### Aim of the task
Each record below must be written out exactly as given.

Information supplied Start Marker

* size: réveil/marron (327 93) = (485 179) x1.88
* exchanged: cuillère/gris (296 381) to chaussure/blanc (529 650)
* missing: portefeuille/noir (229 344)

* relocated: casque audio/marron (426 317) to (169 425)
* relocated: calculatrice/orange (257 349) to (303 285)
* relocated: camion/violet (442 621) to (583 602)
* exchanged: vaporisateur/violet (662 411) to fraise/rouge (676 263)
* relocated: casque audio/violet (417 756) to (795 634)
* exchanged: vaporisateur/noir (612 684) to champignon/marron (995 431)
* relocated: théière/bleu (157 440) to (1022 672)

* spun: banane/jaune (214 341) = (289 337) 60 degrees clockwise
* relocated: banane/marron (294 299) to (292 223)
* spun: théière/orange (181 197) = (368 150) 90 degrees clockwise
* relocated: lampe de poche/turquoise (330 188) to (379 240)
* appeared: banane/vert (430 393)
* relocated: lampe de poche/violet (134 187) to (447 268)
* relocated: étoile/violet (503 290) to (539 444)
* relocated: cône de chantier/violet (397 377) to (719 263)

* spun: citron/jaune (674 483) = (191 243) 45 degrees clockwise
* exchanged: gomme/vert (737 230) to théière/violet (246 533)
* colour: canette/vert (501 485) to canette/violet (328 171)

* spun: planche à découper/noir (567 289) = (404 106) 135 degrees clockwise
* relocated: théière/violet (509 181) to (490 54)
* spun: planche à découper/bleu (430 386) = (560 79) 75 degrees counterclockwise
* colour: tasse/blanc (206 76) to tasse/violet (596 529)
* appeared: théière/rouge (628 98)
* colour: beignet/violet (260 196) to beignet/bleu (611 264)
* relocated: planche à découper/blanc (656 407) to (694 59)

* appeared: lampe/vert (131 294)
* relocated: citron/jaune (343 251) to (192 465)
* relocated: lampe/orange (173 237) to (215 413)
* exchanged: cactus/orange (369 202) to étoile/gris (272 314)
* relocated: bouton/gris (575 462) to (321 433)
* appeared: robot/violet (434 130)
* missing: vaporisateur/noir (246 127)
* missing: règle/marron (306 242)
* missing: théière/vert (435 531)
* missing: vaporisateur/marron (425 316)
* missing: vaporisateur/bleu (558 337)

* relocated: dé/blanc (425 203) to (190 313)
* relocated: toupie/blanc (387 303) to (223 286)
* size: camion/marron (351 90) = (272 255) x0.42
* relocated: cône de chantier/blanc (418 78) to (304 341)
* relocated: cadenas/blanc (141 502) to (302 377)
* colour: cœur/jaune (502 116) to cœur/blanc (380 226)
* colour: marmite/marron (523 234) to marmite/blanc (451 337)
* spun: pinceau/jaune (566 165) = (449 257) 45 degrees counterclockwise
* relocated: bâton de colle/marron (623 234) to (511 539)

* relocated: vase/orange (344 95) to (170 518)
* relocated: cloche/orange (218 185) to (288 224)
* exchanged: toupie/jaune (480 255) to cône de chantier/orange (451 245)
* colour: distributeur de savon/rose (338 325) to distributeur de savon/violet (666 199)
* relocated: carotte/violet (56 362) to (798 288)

Information supplied End Marker

### Exercise output
* size: réveil/marron (327 93) = (485 179) x1.88
* exchanged: cuillère/gris (296 381) to chaussure/blanc (529 650)
* missing: portefeuille/noir (229 344)

* relocated: casque audio/marron (426 317) to (169 425)
* relocated: calculatrice/orange (257 349) to (303 285)
* relocated: camion/violet (442 621) to (583 602)
* exchanged: vaporisateur/violet (662 411) to fraise/rouge (676 263)
* relocated: casque audio/violet (417 756) to (795 634)
* exchanged: vaporisateur/noir (612 684) to champignon/marron (995 431)
* relocated: théière/bleu (157 440) to (1022 672)

* spun: banane/jaune (214 341) = (289 337) 60 degrees clockwise
* relocated: banane/marron (294 299) to (292 223)
* spun: théière/orange (181 197) = (368 150) 90 degrees clockwise
* relocated: lampe de poche/turquoise (330 188) to (379 240)
* appeared: banane/vert (430 393)
* relocated: lampe de poche/violet (134 187) to (447 268)
* relocated: étoile/violet (503 290) to (539 444)
* relocated: cône de chantier/violet (397 377) to (719 263)

* spun: citron/jaune (674 483) = (191 243) 45 degrees clockwise
* exchanged: gomme/vert (737 230) to théière/violet (246 533)
* colour: canette/vert (501 485) to canette/violet (328 171)

* spun: planche à découper/noir (567 289) = (404 106) 135 degrees clockwise
* relocated: théière/violet (509 181) to (490 54)
* spun: planche à découper/bleu (430 386) = (560 79) 75 degrees counterclockwise
* colour: tasse/blanc (206 76) to tasse/violet (596 529)
* appeared: théière/rouge (628 98)
* colour: beignet/violet (260 196) to beignet/bleu (611 264)
* relocated: planche à découper/blanc (656 407) to (694 59)

* appeared: lampe/vert (131 294)
* relocated: citron/jaune (343 251) to (192 465)
* relocated: lampe/orange (173 237) to (215 413)
* exchanged: cactus/orange (369 202) to étoile/gris (272 314)
* relocated: bouton/gris (575 462) to (321 433)
* appeared: robot/violet (434 130)
* missing: vaporisateur/noir (246 127)
* missing: règle/marron (306 242)
* missing: théière/vert (435 531)
* missing: vaporisateur/marron (425 316)
* missing: vaporisateur/bleu (558 337)

* relocated: dé/blanc (425 203) to (190 313)
* relocated: toupie/blanc (387 303) to (223 286)
* size: camion/marron (351 90) = (272 255) x0.42
* relocated: cône de chantier/blanc (418 78) to (304 341)
* relocated: cadenas/blanc (141 502) to (302 377)
* colour: cœur/jaune (502 116) to cœur/blanc (380 226)
* colour: marmite/marron (523 234) to marmite/blanc (451 337)
* spun: pinceau/jaune (566 165) = (449 257) 45 degrees counterclockwise
* relocated: bâton de colle/marron (623 234) to (511 539)

* relocated: vase/orange (344 95) to (170 518)
* relocated: cloche/orange (218 185) to (288 224)
* exchanged: toupie/jaune (480 255) to cône de chantier/orange (451 245)
* colour: distributeur de savon/rose (338 325) to distributeur de savon/violet (666 199)
* relocated: carotte/violet (56 362) to (798 288)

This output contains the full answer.